Provided material:
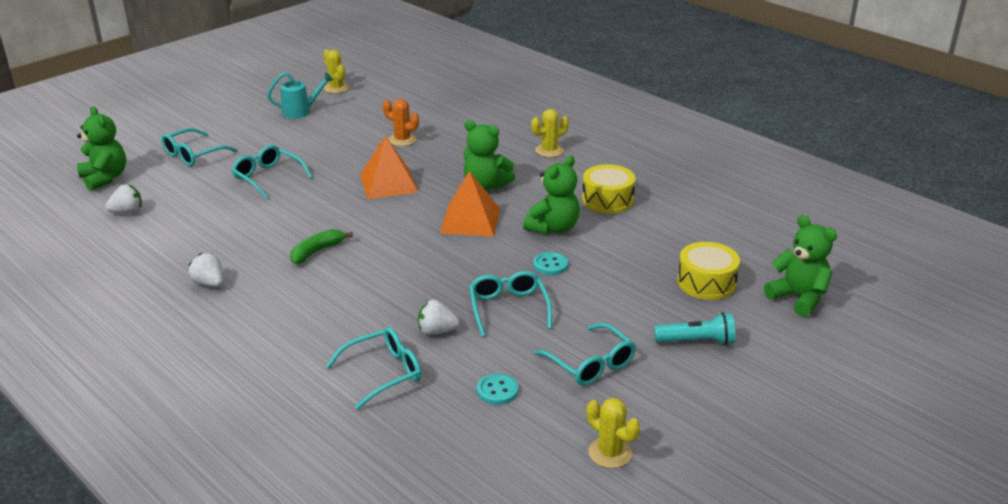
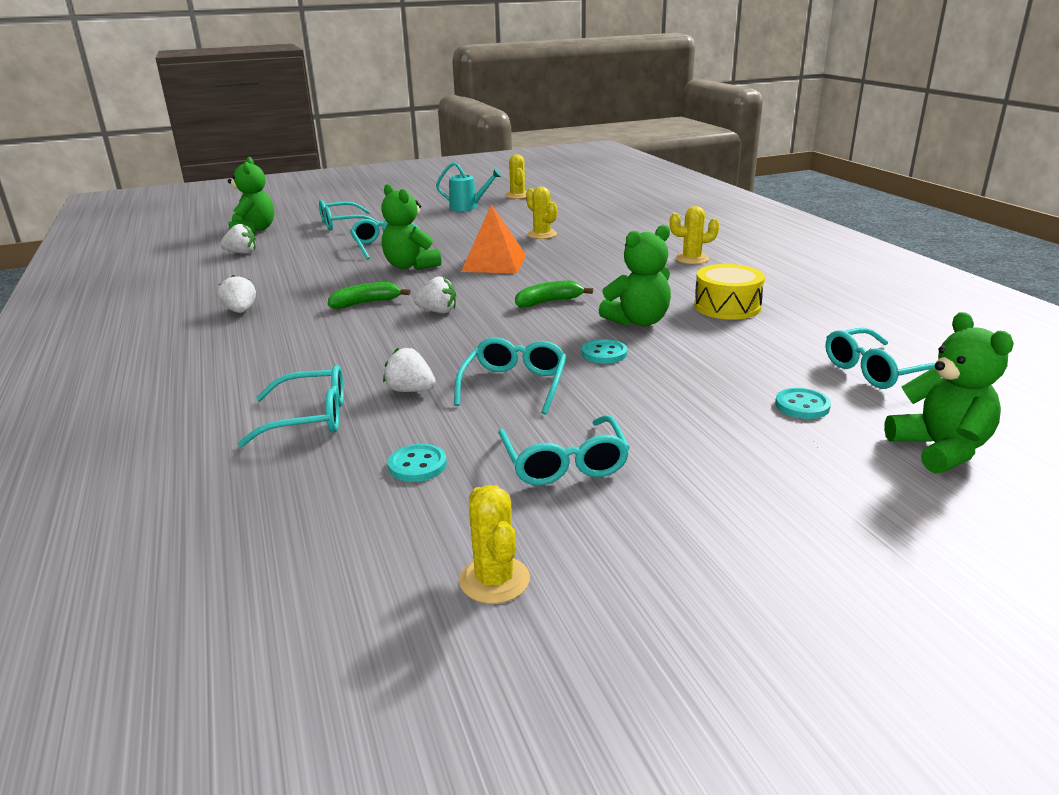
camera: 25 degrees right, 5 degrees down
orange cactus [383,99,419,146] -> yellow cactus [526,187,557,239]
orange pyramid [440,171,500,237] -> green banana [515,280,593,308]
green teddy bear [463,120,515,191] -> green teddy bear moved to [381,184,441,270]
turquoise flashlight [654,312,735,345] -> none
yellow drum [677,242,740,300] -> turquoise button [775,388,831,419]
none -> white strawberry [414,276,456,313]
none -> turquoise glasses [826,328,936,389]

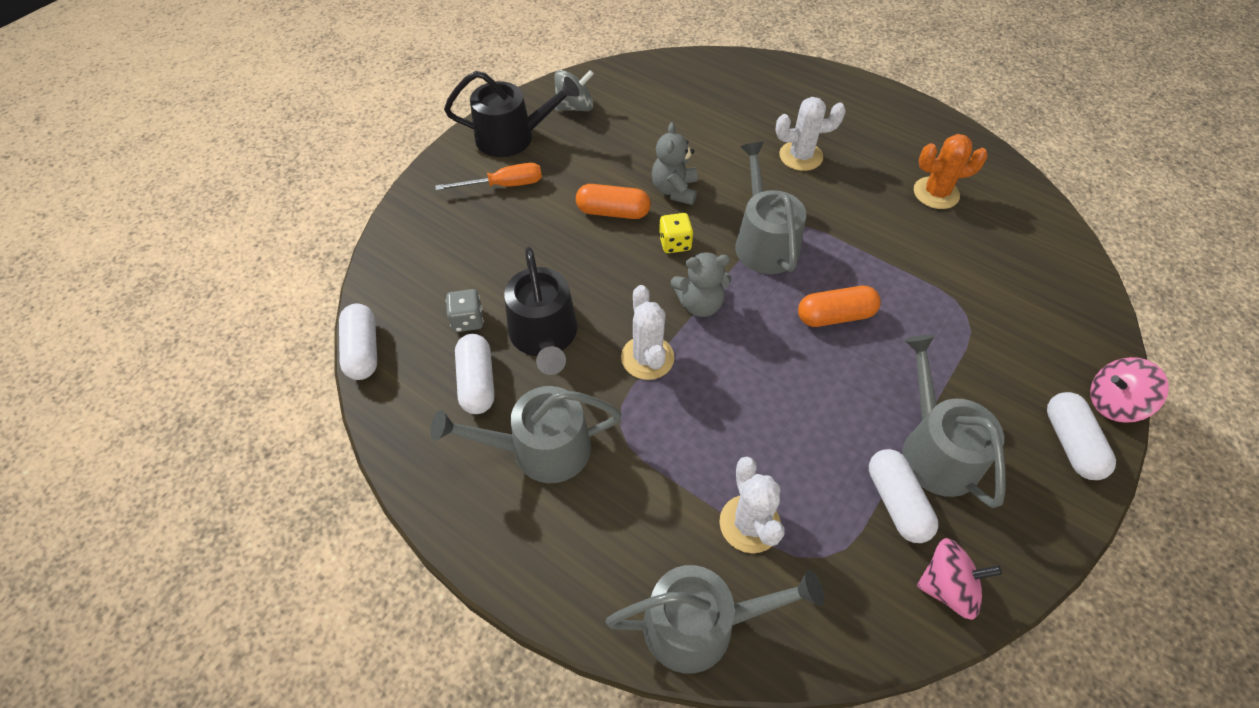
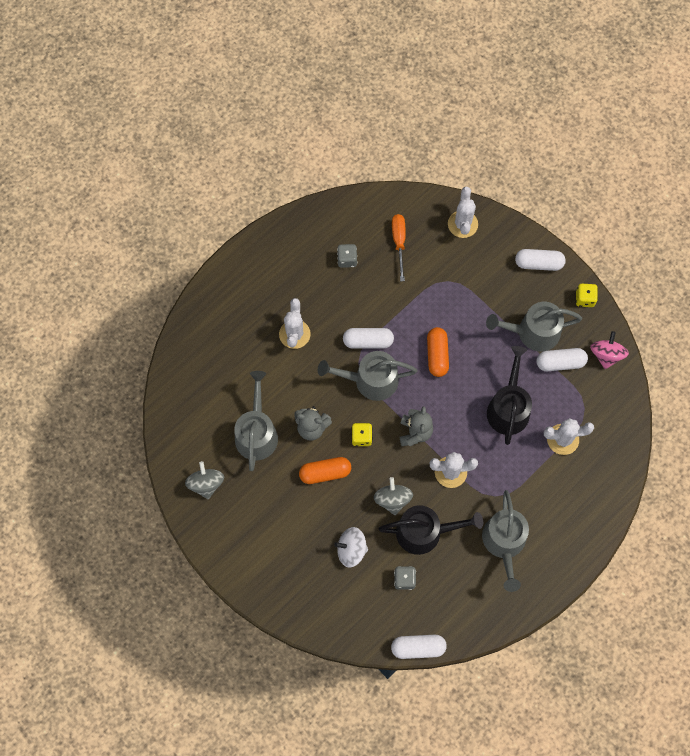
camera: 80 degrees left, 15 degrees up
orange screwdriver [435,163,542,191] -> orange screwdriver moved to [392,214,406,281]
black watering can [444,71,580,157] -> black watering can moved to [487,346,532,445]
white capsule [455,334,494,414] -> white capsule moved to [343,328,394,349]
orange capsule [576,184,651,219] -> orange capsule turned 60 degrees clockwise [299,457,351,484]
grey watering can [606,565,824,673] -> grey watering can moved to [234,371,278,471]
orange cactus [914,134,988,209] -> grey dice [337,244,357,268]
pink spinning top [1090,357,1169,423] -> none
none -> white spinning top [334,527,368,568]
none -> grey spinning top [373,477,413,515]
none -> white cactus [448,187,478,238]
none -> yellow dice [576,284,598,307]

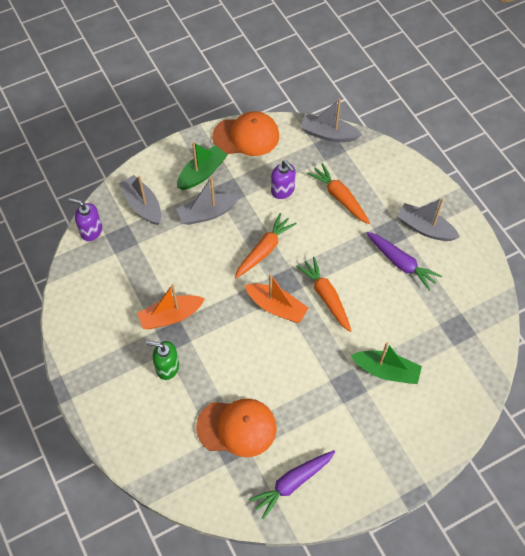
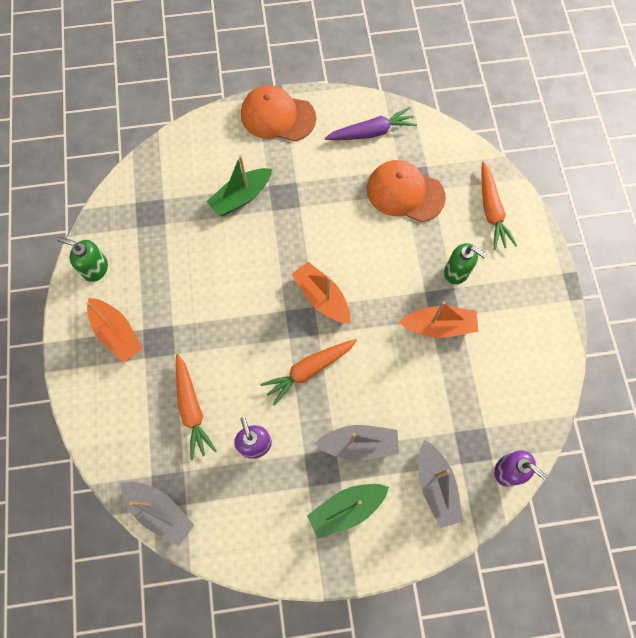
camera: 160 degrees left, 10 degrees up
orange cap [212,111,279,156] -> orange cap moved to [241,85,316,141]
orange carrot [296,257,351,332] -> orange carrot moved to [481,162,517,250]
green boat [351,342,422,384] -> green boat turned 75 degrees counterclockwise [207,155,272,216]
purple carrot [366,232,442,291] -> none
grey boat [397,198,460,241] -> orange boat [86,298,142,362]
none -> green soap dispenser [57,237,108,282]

==

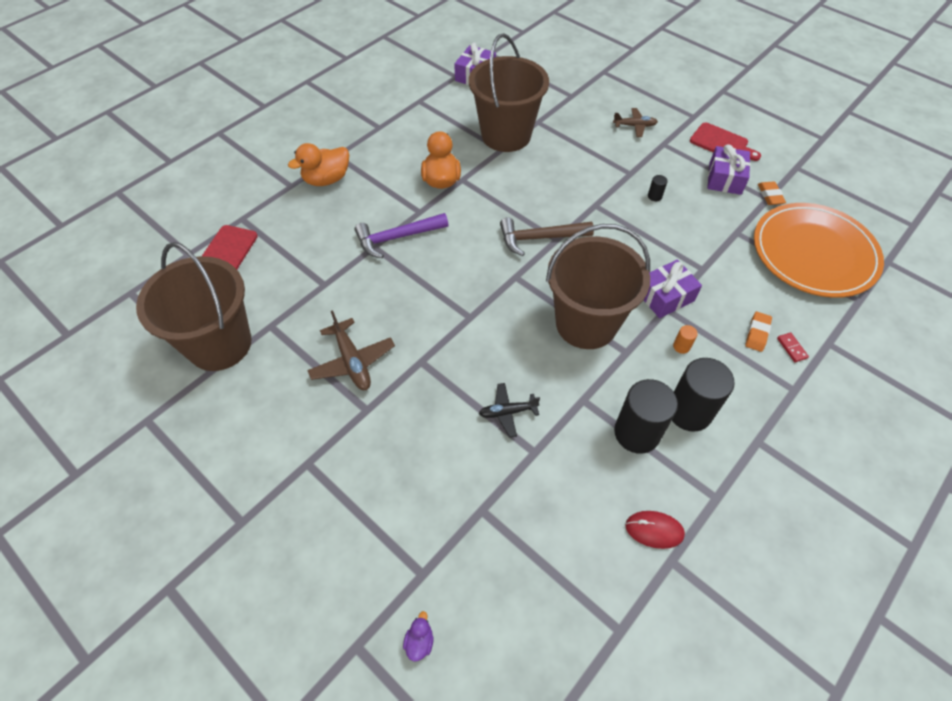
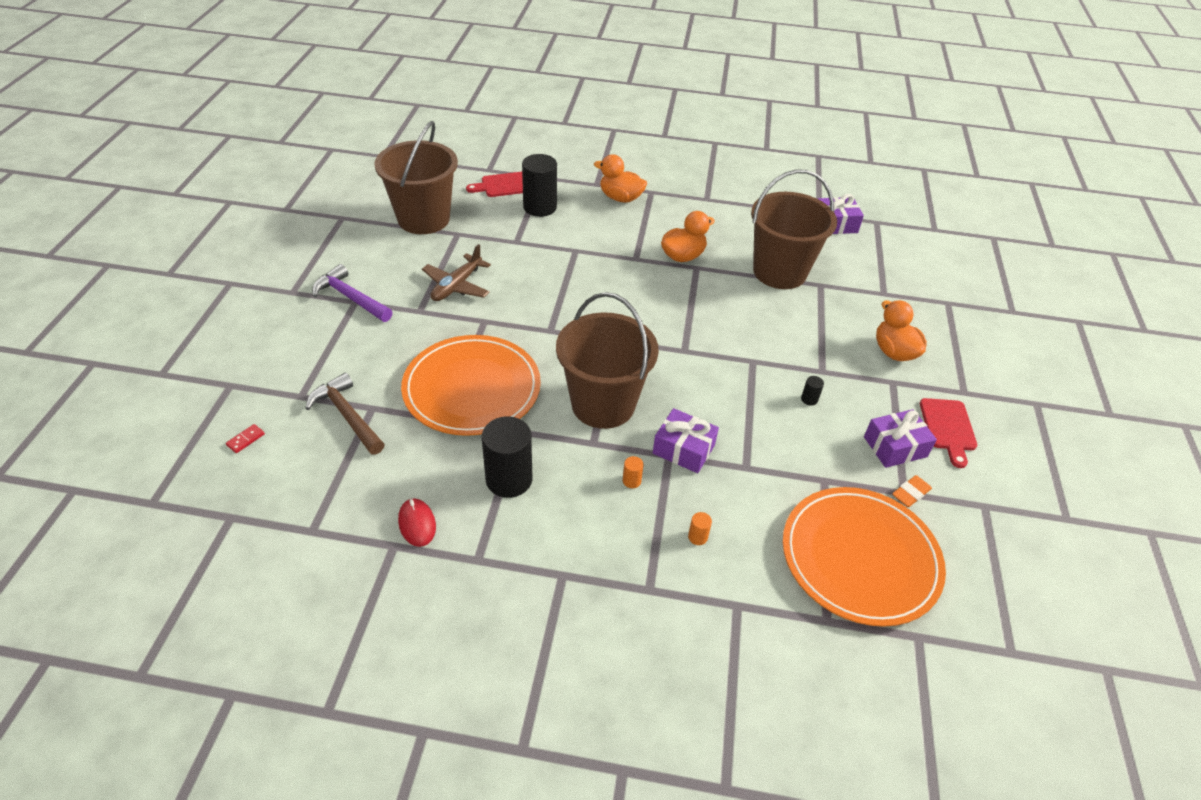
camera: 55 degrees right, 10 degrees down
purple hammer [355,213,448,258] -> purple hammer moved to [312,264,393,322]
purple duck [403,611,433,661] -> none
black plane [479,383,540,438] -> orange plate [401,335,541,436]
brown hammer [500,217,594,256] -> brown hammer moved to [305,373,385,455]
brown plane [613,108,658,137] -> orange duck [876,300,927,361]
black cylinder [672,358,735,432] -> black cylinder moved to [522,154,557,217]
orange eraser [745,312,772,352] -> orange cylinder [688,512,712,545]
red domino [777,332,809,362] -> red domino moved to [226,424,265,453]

Problem: Of all the entries above, output exactly the lines between the one holding "camera: 25 degrees right, 5 degrees down" and the one holding "none -> turquoise glasses [826,328,936,389]", inclusive.

Answer to the problem:
camera: 25 degrees right, 5 degrees down
orange cactus [383,99,419,146] -> yellow cactus [526,187,557,239]
orange pyramid [440,171,500,237] -> green banana [515,280,593,308]
green teddy bear [463,120,515,191] -> green teddy bear moved to [381,184,441,270]
turquoise flashlight [654,312,735,345] -> none
yellow drum [677,242,740,300] -> turquoise button [775,388,831,419]
none -> white strawberry [414,276,456,313]
none -> turquoise glasses [826,328,936,389]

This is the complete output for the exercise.